#### [TASK PROMPT]
Reproduce the records below exactly, but only between the lines holding "D5: LED green" and "P102 pin 1: +3V3 -> N12", inclusive.

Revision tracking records
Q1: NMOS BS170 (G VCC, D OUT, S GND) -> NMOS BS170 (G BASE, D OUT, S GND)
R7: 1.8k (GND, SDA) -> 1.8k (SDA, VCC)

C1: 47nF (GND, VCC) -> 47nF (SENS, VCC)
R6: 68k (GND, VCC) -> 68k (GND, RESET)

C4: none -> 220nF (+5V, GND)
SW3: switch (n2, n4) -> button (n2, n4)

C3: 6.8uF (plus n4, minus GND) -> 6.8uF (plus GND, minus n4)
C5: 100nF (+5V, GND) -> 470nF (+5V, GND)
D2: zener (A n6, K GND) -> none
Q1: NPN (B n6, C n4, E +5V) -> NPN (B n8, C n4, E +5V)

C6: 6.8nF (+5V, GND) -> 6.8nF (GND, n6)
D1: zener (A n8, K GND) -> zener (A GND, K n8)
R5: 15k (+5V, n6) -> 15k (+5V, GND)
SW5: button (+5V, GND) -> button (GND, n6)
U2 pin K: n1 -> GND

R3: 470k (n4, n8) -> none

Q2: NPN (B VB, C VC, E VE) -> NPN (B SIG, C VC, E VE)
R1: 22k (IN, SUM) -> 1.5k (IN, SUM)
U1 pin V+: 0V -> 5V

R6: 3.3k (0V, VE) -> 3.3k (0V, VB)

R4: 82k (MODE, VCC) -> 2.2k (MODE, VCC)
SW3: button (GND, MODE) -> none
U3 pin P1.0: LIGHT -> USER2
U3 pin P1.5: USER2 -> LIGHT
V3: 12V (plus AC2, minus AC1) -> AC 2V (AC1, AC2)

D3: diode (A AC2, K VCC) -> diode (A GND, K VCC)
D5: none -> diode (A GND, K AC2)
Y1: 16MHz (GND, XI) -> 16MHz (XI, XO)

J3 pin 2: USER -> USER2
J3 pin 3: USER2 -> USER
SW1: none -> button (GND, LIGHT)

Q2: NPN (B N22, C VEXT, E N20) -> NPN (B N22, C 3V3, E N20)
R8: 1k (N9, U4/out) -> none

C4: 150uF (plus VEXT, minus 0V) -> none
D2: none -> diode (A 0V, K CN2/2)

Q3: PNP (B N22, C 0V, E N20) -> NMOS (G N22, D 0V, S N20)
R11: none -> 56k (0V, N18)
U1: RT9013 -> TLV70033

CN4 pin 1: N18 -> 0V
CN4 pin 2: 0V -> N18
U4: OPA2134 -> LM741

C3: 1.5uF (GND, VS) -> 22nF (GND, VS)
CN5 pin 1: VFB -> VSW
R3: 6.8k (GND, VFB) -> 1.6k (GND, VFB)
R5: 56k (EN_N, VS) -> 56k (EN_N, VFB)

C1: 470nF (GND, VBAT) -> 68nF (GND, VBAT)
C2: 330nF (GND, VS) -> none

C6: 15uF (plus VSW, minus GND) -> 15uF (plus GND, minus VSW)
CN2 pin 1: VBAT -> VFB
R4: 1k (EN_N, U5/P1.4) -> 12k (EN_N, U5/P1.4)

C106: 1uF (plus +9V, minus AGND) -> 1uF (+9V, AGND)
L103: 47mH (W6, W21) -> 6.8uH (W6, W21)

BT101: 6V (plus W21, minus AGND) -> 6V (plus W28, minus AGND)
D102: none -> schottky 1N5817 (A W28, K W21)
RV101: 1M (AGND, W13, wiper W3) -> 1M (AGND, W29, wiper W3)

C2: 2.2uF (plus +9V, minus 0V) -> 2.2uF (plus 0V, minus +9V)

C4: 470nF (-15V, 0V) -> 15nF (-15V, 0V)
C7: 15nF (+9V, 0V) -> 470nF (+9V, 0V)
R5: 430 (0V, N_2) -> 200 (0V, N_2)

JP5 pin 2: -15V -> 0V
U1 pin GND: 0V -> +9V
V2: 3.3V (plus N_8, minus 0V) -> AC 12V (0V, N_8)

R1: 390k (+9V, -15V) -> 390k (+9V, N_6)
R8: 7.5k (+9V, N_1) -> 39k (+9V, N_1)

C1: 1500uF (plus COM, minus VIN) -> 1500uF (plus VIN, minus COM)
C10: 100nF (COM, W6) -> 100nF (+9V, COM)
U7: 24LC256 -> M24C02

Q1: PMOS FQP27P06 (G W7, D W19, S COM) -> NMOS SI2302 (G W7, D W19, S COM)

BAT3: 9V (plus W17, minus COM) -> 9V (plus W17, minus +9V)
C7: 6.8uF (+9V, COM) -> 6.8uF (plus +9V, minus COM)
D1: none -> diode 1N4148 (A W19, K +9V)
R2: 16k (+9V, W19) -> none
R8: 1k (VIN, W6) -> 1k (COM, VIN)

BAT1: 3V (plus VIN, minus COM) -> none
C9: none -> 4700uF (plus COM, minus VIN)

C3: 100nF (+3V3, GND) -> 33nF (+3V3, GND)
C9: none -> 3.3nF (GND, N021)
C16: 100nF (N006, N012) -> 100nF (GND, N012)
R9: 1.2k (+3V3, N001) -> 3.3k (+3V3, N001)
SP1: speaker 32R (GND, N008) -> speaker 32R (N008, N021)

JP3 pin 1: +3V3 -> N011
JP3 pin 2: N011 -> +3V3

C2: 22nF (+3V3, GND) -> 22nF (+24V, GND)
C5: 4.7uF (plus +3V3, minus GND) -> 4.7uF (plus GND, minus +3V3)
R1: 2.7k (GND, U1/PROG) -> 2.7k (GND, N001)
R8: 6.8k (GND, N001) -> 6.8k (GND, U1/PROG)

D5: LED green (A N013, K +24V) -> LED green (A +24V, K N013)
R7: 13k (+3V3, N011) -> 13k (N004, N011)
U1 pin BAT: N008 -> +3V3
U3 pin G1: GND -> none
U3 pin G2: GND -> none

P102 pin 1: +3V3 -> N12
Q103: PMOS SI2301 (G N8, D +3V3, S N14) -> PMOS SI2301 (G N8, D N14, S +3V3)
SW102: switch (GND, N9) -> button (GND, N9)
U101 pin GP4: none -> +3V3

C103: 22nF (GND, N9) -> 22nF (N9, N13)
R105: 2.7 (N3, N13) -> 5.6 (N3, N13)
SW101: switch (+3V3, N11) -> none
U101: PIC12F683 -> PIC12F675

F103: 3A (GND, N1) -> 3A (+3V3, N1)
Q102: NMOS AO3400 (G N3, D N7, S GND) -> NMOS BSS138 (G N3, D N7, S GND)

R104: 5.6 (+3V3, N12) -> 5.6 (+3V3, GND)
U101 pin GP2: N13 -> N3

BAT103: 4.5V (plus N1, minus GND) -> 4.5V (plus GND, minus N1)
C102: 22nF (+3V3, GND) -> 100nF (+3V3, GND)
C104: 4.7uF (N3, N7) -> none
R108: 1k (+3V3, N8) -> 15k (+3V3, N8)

#### [WRITTEN SOLUTION]
D5: LED green (A N013, K +24V) -> LED green (A +24V, K N013)
R7: 13k (+3V3, N011) -> 13k (N004, N011)
U1 pin BAT: N008 -> +3V3
U3 pin G1: GND -> none
U3 pin G2: GND -> none

P102 pin 1: +3V3 -> N12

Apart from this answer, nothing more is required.